- **Required action**: Using the listing below, set down each line from the line containing "brown camera: [404,603,468,682]" through the line containing "yellow cylinder: [215,293,264,356]", both ends included, exactly and with nothing added.

- **Raw data**:

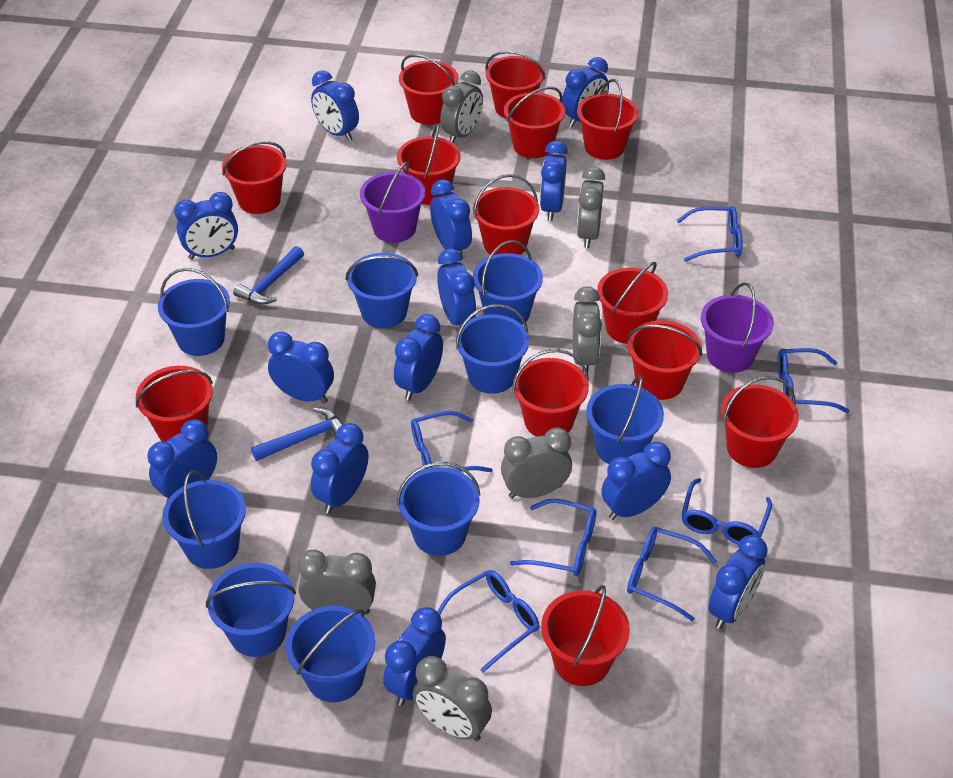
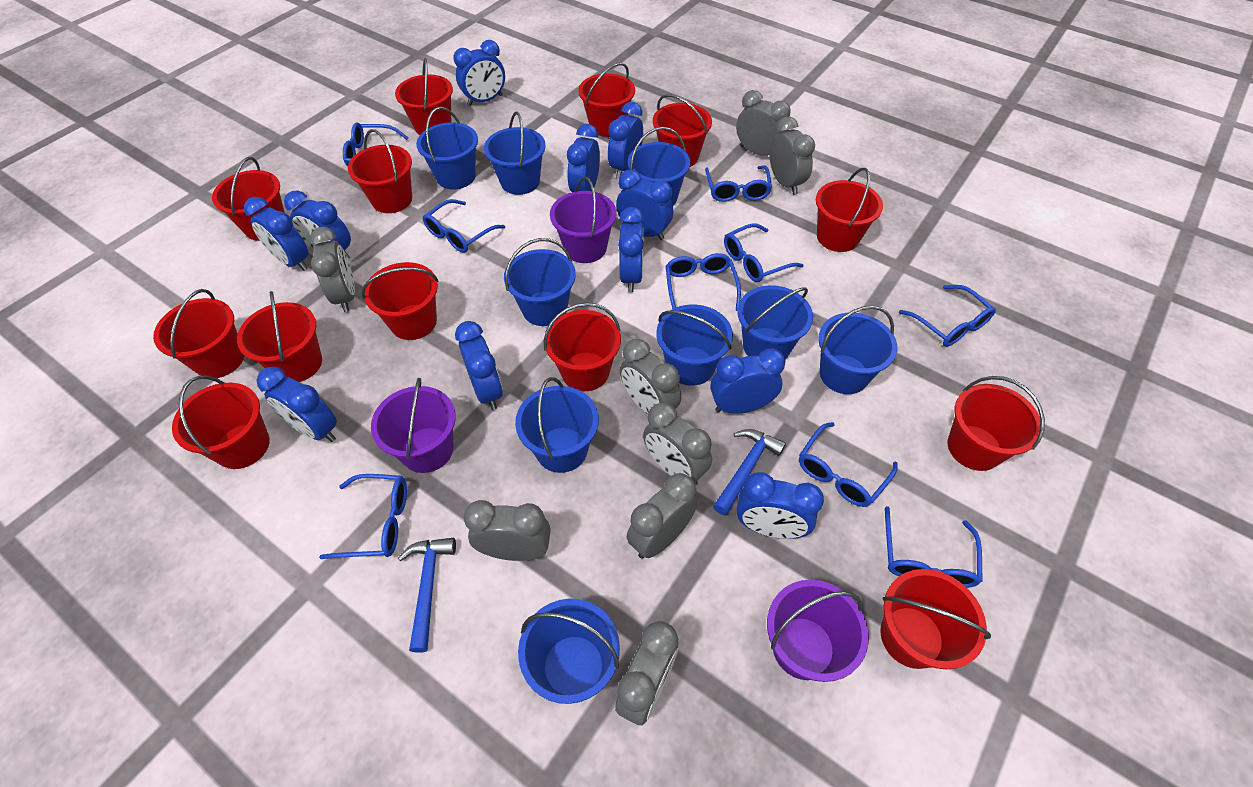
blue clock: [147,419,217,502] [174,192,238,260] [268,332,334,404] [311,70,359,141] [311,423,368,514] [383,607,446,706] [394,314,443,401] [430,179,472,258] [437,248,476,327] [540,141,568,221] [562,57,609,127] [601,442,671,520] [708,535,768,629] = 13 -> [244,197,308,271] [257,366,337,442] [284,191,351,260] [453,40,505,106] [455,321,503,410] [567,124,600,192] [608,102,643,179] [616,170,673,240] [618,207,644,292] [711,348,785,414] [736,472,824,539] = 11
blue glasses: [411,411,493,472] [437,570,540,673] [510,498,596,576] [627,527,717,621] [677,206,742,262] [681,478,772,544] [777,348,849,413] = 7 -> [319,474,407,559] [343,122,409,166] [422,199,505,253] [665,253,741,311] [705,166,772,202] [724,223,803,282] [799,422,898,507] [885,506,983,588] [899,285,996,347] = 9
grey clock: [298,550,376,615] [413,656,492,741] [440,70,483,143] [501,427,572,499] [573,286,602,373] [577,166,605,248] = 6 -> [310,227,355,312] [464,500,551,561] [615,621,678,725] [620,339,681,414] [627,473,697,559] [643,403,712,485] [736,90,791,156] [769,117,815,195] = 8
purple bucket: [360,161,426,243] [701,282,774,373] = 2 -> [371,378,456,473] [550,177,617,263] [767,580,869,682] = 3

...

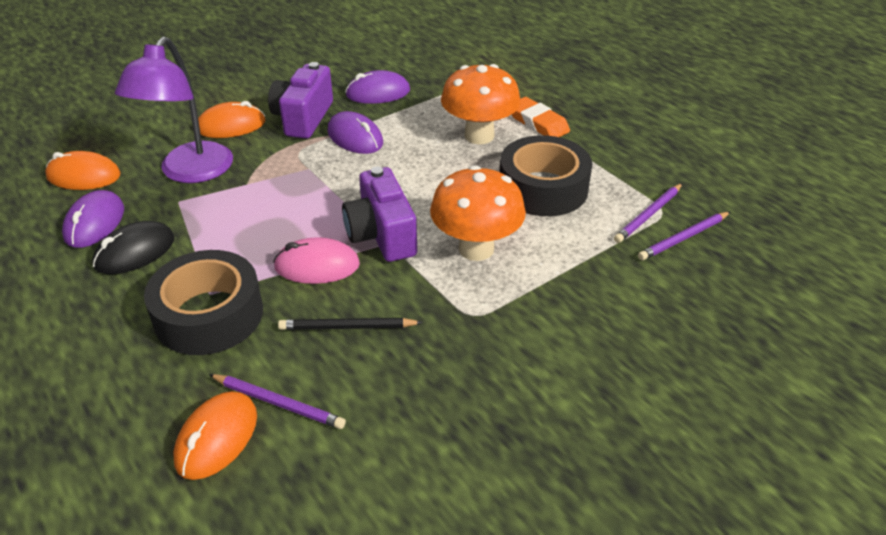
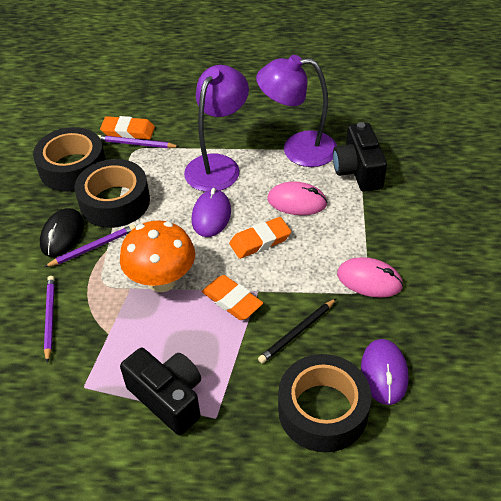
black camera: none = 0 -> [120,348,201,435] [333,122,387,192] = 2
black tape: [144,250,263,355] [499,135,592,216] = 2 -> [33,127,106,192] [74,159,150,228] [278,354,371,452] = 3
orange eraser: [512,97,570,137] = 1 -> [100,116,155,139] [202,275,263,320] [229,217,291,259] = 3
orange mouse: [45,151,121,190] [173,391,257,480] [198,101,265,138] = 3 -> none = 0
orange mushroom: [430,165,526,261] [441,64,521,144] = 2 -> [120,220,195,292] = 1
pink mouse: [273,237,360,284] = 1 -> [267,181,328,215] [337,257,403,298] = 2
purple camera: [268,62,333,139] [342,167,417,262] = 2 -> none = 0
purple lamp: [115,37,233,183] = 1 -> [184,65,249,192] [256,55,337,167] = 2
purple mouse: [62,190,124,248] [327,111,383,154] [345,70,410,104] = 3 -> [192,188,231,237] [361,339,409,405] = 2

...

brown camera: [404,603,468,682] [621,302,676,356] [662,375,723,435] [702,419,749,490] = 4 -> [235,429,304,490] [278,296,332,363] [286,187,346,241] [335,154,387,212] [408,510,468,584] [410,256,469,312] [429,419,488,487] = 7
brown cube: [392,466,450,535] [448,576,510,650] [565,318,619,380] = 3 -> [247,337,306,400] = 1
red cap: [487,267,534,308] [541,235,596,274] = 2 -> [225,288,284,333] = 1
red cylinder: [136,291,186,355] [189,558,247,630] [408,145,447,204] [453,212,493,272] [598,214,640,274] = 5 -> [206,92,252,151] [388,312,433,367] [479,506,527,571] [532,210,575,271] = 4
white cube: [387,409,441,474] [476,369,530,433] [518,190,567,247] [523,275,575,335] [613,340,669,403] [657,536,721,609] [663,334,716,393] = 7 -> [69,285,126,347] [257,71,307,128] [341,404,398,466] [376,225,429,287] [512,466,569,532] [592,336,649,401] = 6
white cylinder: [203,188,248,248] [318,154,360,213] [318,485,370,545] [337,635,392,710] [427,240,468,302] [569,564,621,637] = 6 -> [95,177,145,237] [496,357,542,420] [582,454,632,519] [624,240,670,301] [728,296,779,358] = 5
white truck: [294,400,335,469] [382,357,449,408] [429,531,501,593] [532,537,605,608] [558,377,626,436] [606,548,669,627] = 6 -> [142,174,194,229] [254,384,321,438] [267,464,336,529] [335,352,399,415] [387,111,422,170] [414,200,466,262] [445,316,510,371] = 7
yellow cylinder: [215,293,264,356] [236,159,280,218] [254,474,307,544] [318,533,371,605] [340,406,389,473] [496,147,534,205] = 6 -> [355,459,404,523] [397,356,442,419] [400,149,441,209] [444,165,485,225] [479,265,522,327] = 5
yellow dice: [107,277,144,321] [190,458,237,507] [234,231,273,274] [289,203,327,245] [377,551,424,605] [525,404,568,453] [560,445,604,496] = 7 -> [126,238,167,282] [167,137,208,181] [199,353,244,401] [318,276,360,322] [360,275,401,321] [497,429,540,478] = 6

- **Expected answer**:
brown camera: [404,603,468,682] [621,302,676,356] [662,375,723,435] [702,419,749,490] = 4 -> [235,429,304,490] [278,296,332,363] [286,187,346,241] [335,154,387,212] [408,510,468,584] [410,256,469,312] [429,419,488,487] = 7
brown cube: [392,466,450,535] [448,576,510,650] [565,318,619,380] = 3 -> [247,337,306,400] = 1
red cap: [487,267,534,308] [541,235,596,274] = 2 -> [225,288,284,333] = 1
red cylinder: [136,291,186,355] [189,558,247,630] [408,145,447,204] [453,212,493,272] [598,214,640,274] = 5 -> [206,92,252,151] [388,312,433,367] [479,506,527,571] [532,210,575,271] = 4
white cube: [387,409,441,474] [476,369,530,433] [518,190,567,247] [523,275,575,335] [613,340,669,403] [657,536,721,609] [663,334,716,393] = 7 -> [69,285,126,347] [257,71,307,128] [341,404,398,466] [376,225,429,287] [512,466,569,532] [592,336,649,401] = 6
white cylinder: [203,188,248,248] [318,154,360,213] [318,485,370,545] [337,635,392,710] [427,240,468,302] [569,564,621,637] = 6 -> [95,177,145,237] [496,357,542,420] [582,454,632,519] [624,240,670,301] [728,296,779,358] = 5
white truck: [294,400,335,469] [382,357,449,408] [429,531,501,593] [532,537,605,608] [558,377,626,436] [606,548,669,627] = 6 -> [142,174,194,229] [254,384,321,438] [267,464,336,529] [335,352,399,415] [387,111,422,170] [414,200,466,262] [445,316,510,371] = 7
yellow cylinder: [215,293,264,356] [236,159,280,218] [254,474,307,544] [318,533,371,605] [340,406,389,473] [496,147,534,205] = 6 -> [355,459,404,523] [397,356,442,419] [400,149,441,209] [444,165,485,225] [479,265,522,327] = 5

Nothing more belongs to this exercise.